Write out the entries below exactly, but only from the line containing "(142, 562) = (485, 165): red" through the line containing "(577, 372) = (580, 153): pink", and without the pictures.

[[ Exercise data open ]]

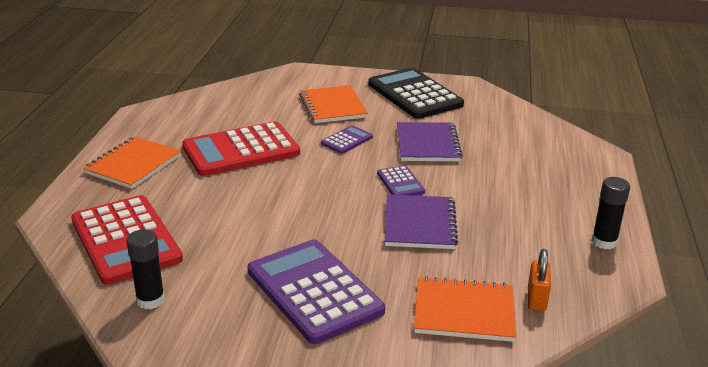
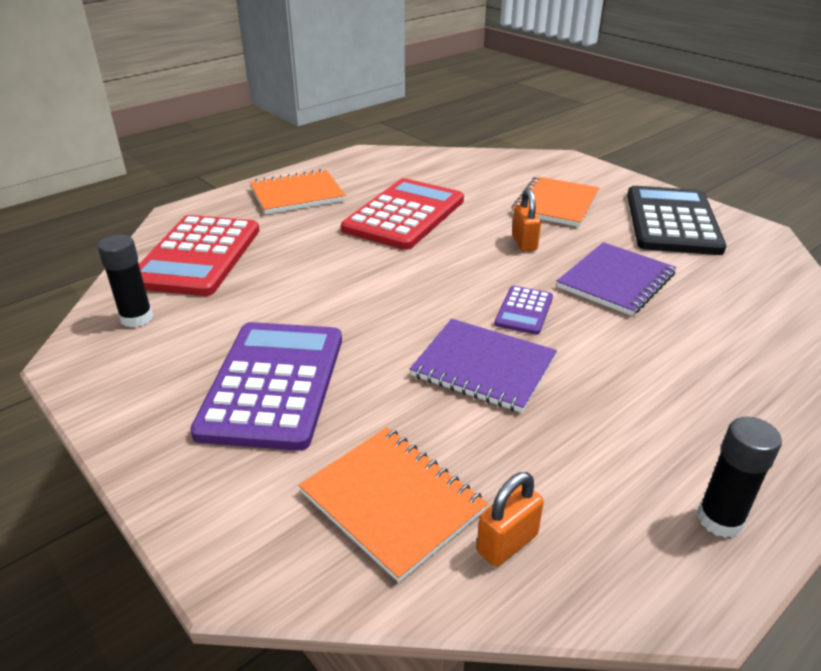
camera: 40 degrees right, 5 degrees up
(241, 150) = (404, 215): red calculator -> red calculator turned 105 degrees clockwise
(346, 140) = (524, 243): purple calculator -> orange padlock
(419, 224) = (483, 367): purple notebook -> purple notebook turned 75 degrees clockwise

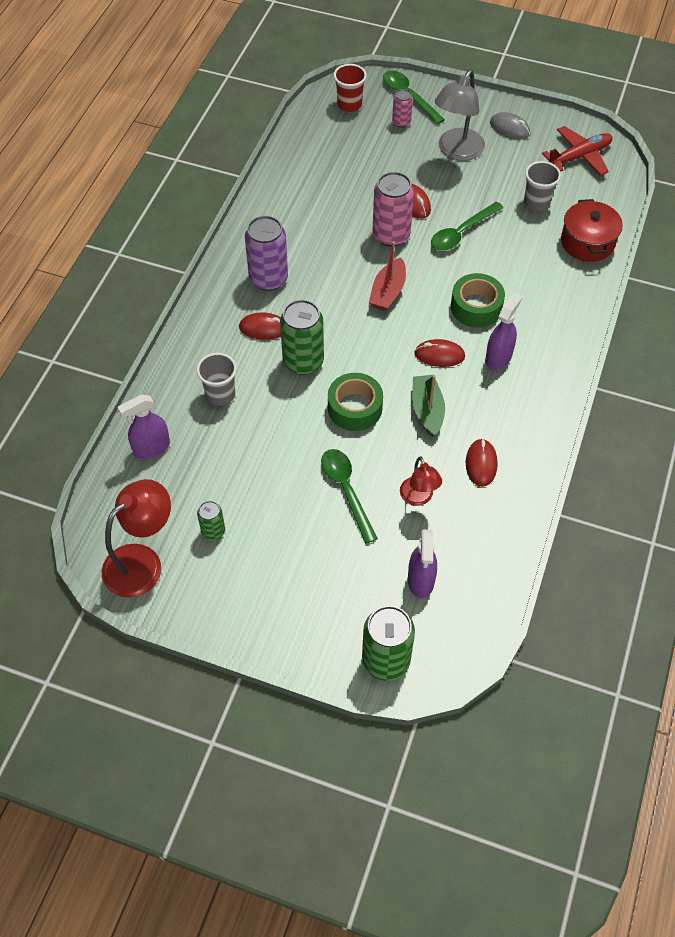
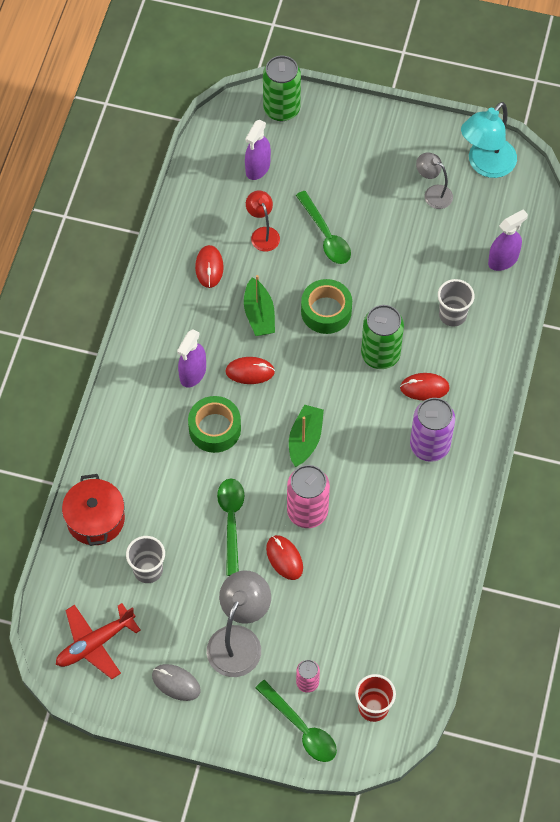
camera: 175 degrees right, 5 degrees up
(142, 562) = (485, 165): red lamp -> turquoise lamp
(213, 531) = (433, 193): green can -> grey lamp
(388, 292) = (305, 439): red boat -> green boat
(421, 580) = (257, 168): purple spray bottle -> purple spray bottle turned 150 degrees counterclockwise
(461, 233) = (231, 521): green spoon -> green spoon turned 45 degrees counterclockwise

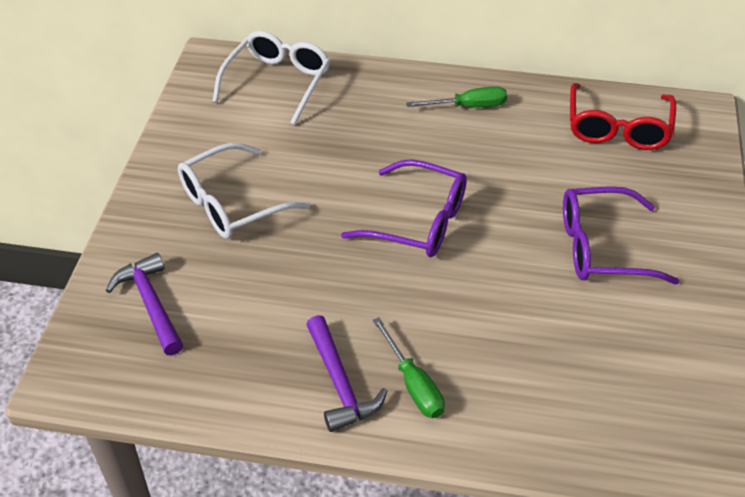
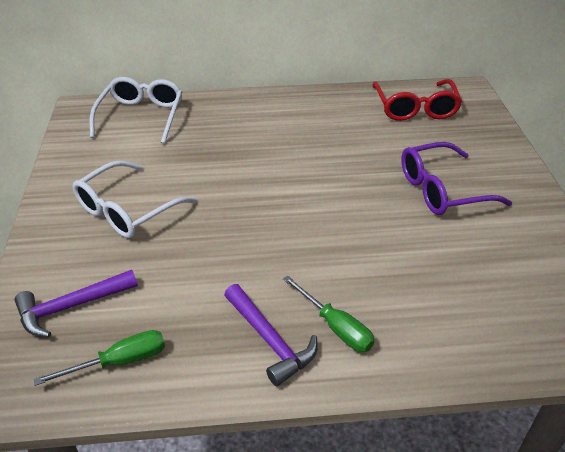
camera: 15 degrees left, 5 degrees down
(150, 304) = (71, 307): purple hammer -> purple hammer turned 75 degrees counterclockwise
(418, 221) = (291, 196): purple glasses -> none
(468, 106) = (299, 111): green screwdriver -> green screwdriver (120, 361)

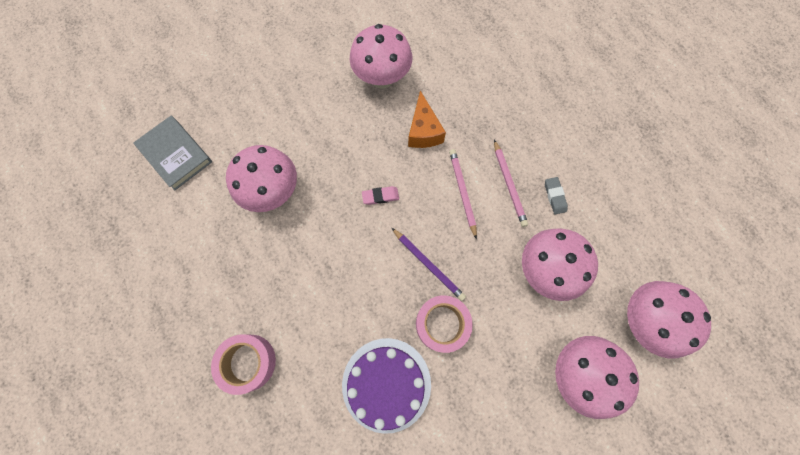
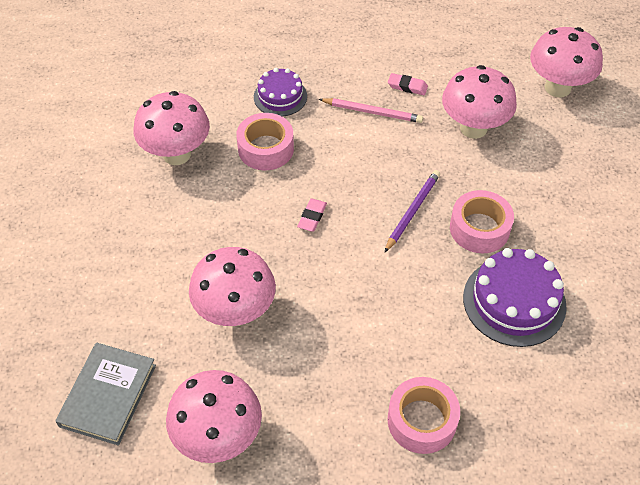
camera: 60 degrees left, 20 degrees down
(175, 154) = (108, 395): grey book -> grey book turned 60 degrees counterclockwise
(423, 131) = (266, 149): orange cheese -> pink tape
(428, 264) = (412, 211): purple pencil -> purple pencil turned 45 degrees counterclockwise
(462, 192) = (355, 150): pink pencil -> none
(480, 112) = (280, 96): none -> purple cake
(554, 196) = (407, 86): grey eraser -> pink eraser
(577, 372) = (580, 153): pink mushroom -> pink mushroom (218, 437)

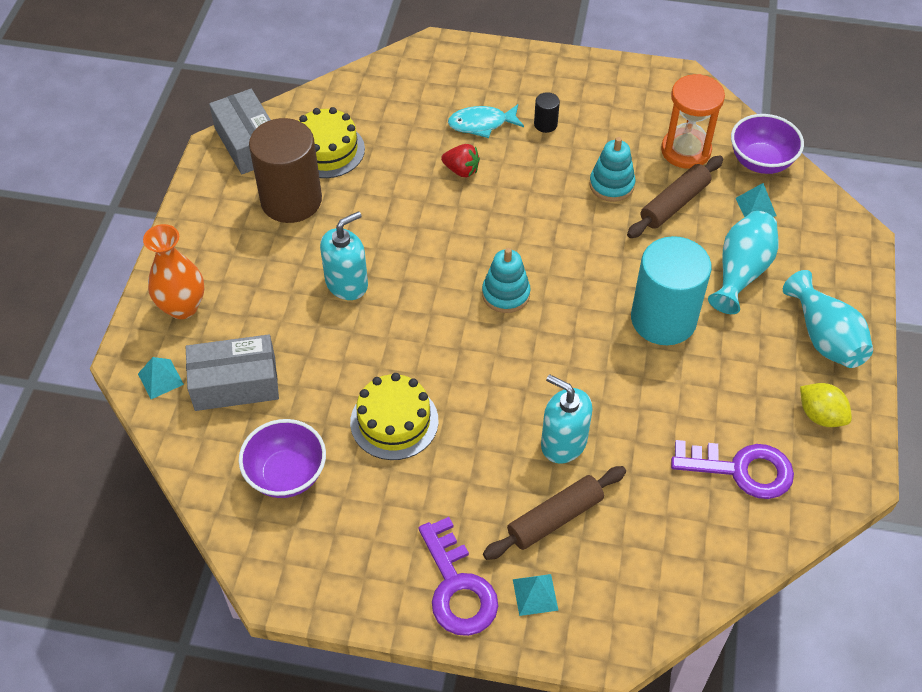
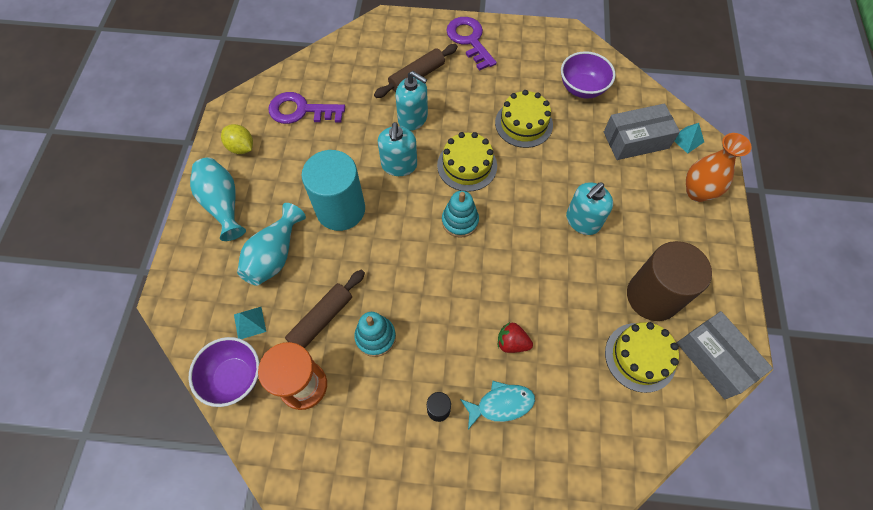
camera: 175 degrees right, 10 degrees up
(488, 365) = (467, 165): none -> yellow cake
(535, 594) = (426, 39): turquoise pyramid -> none
(585, 372) = (399, 165): none -> turquoise soap dispenser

[[ Exercise data closed ]]

Task response:
(142, 562) = (485, 165): red lamp -> turquoise lamp
(213, 531) = (433, 193): green can -> grey lamp
(388, 292) = (305, 439): red boat -> green boat
(421, 580) = (257, 168): purple spray bottle -> purple spray bottle turned 150 degrees counterclockwise
(461, 233) = (231, 521): green spoon -> green spoon turned 45 degrees counterclockwise

camera: 15 degrees left, 5 degrees down
(150, 304) = (71, 307): purple hammer -> purple hammer turned 75 degrees counterclockwise
(418, 221) = (291, 196): purple glasses -> none
(468, 106) = (299, 111): green screwdriver -> green screwdriver (120, 361)

camera: 60 degrees left, 20 degrees down
(175, 154) = (108, 395): grey book -> grey book turned 60 degrees counterclockwise
(423, 131) = (266, 149): orange cheese -> pink tape
(428, 264) = (412, 211): purple pencil -> purple pencil turned 45 degrees counterclockwise
(462, 192) = (355, 150): pink pencil -> none
(480, 112) = (280, 96): none -> purple cake
(554, 196) = (407, 86): grey eraser -> pink eraser
(577, 372) = (580, 153): pink mushroom -> pink mushroom (218, 437)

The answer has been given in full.